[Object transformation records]
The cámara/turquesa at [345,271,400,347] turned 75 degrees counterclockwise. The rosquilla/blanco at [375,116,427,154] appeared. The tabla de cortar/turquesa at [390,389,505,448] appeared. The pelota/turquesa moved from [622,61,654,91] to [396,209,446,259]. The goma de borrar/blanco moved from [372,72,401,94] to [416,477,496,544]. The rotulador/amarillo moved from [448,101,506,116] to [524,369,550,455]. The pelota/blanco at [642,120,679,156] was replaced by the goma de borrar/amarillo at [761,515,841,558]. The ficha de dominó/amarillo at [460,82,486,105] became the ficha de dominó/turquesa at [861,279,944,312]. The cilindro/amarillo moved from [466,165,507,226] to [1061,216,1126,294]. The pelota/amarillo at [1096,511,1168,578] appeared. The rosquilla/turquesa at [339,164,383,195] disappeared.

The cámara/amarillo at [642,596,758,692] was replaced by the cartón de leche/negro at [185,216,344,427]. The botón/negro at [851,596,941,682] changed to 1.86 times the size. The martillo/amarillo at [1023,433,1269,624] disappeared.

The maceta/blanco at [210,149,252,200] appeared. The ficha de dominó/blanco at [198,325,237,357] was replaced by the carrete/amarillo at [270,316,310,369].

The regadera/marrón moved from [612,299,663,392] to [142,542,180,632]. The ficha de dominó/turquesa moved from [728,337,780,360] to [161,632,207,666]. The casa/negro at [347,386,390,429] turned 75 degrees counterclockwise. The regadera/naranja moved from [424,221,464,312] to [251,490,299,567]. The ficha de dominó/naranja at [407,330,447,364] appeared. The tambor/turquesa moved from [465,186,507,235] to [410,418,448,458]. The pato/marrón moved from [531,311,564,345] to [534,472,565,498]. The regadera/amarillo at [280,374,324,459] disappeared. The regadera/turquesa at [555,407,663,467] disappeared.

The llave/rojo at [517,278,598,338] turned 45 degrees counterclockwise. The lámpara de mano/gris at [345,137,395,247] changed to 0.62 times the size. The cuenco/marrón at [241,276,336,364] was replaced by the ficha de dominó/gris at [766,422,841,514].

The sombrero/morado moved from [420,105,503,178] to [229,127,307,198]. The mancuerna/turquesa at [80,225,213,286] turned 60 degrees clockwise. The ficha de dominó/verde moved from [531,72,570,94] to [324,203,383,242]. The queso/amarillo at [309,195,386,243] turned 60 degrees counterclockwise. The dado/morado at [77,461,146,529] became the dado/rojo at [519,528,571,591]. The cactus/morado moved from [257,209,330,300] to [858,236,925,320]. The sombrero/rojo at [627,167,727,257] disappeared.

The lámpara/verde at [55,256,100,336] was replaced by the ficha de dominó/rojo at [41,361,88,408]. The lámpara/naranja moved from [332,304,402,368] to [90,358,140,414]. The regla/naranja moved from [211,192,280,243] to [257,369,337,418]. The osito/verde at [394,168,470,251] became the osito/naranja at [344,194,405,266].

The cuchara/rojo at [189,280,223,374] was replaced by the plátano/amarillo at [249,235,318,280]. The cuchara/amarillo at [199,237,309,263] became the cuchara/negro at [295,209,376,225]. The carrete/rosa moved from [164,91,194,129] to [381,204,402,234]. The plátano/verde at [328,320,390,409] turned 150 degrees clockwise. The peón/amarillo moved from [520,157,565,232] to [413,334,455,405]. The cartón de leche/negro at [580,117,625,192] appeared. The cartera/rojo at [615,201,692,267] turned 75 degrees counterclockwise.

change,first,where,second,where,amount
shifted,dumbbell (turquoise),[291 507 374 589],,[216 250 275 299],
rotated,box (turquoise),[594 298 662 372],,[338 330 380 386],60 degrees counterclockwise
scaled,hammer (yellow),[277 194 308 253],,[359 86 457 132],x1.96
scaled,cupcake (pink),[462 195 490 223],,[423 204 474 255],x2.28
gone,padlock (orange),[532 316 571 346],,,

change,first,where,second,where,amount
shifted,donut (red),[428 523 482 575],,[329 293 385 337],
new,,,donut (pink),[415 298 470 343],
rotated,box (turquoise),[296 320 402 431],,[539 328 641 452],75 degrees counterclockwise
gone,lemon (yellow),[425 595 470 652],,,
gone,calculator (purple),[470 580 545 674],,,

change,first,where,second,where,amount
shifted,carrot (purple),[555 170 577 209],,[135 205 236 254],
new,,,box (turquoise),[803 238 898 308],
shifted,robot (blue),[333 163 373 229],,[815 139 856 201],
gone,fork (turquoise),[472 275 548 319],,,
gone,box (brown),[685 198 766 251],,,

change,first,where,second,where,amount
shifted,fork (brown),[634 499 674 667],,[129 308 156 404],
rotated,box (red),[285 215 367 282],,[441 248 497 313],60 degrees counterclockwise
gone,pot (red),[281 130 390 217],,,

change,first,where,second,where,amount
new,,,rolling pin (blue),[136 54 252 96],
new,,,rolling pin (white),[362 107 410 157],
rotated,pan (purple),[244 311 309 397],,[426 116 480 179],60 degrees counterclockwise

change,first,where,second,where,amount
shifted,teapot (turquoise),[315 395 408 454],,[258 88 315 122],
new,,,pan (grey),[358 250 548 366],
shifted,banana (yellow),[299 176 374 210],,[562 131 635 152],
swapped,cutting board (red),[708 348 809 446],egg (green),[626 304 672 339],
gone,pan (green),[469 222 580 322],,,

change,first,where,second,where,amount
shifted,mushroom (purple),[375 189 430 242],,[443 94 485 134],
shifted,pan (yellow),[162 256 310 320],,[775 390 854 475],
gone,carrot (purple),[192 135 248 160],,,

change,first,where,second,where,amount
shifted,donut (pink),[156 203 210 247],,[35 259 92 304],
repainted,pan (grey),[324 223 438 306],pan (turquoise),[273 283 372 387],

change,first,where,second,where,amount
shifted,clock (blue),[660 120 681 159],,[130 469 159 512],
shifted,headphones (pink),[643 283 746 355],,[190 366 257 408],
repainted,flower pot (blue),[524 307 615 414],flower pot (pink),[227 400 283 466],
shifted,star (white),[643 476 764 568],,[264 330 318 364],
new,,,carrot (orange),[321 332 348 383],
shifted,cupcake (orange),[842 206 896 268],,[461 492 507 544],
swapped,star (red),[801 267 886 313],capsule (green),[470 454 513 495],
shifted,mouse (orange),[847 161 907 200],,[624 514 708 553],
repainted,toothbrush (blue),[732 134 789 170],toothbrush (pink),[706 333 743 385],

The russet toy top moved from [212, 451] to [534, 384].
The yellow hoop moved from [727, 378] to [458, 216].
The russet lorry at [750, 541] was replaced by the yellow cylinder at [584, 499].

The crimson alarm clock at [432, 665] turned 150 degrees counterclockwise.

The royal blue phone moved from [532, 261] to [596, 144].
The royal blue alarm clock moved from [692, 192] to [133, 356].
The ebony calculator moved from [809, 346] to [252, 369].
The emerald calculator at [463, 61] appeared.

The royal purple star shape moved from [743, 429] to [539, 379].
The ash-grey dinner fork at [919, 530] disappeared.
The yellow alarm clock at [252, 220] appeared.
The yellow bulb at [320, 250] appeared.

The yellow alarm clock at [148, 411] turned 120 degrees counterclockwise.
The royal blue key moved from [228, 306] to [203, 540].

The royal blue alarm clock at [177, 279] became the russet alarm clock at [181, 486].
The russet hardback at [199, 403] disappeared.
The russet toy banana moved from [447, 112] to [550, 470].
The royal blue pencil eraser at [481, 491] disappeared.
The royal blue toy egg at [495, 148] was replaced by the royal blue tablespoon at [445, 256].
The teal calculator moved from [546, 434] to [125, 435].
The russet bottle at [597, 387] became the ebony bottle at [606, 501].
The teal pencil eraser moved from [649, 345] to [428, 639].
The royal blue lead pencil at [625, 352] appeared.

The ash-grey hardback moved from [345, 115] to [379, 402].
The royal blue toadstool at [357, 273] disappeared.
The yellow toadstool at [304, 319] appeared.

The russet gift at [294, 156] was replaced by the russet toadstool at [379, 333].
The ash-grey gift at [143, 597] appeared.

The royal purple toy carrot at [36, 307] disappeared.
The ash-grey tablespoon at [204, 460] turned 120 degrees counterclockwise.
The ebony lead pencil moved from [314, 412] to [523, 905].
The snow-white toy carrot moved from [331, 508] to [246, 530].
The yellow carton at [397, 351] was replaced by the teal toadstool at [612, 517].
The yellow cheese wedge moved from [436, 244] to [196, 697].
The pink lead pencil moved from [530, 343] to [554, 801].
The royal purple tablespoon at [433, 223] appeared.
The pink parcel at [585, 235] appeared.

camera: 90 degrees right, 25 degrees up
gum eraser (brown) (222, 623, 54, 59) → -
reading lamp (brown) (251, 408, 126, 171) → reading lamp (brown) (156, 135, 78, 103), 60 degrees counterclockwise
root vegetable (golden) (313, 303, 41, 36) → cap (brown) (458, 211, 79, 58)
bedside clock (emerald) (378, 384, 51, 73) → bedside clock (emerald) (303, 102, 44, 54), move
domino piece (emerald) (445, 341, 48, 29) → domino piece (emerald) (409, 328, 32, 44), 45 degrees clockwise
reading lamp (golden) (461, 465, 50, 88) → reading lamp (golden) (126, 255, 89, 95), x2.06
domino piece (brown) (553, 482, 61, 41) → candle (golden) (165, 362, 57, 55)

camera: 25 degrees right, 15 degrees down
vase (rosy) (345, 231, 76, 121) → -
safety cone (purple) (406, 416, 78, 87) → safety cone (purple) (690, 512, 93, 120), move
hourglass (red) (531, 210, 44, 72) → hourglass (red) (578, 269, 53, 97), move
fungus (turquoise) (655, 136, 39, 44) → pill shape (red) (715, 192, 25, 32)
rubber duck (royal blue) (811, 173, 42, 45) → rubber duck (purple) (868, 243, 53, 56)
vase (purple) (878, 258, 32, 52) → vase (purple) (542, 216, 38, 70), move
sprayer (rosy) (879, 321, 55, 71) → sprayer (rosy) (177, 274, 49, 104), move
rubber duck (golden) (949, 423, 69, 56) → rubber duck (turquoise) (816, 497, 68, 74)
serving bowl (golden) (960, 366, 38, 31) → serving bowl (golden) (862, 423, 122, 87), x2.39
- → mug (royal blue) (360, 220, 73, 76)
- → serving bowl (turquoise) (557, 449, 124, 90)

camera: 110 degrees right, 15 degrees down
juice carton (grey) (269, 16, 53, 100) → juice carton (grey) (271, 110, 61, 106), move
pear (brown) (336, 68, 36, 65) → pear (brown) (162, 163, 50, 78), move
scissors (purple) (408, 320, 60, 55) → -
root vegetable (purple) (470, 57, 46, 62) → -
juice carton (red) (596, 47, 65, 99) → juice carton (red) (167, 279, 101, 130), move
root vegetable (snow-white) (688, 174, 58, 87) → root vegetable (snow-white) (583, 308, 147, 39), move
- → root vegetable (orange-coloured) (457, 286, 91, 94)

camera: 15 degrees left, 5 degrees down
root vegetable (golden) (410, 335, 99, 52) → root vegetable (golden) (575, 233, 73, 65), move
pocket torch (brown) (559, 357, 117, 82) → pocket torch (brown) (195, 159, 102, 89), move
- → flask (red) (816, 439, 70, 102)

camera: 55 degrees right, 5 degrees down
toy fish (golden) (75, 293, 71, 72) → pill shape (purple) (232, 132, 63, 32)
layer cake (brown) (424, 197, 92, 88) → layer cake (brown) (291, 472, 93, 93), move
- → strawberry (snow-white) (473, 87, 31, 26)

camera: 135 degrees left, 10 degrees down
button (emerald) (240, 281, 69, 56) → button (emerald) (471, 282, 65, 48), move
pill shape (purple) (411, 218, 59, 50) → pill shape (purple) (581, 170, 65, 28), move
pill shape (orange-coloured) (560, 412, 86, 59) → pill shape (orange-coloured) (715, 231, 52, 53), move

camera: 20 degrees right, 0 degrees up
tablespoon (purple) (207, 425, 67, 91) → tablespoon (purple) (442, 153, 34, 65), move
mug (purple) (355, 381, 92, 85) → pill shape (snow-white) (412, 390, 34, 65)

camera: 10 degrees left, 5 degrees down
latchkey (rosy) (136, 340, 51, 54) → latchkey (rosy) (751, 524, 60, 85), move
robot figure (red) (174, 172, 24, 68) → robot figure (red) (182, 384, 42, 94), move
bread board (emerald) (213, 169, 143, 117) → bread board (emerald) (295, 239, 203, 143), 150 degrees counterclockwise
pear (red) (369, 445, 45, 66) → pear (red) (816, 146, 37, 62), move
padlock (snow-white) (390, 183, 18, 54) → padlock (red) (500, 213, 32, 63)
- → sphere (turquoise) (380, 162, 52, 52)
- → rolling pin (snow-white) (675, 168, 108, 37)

### WHAT THE TASK REQUIRES
Among the lines above, repeat exactly those from the line with "shifted,dumbbell (turquoise),[291 507" to the line with "scaled,cupcake (pink),[462 195", counting both ends.

### PROBLEM SOLUTION
shifted,dumbbell (turquoise),[291 507 374 589],,[216 250 275 299],
rotated,box (turquoise),[594 298 662 372],,[338 330 380 386],60 degrees counterclockwise
scaled,hammer (yellow),[277 194 308 253],,[359 86 457 132],x1.96
scaled,cupcake (pink),[462 195 490 223],,[423 204 474 255],x2.28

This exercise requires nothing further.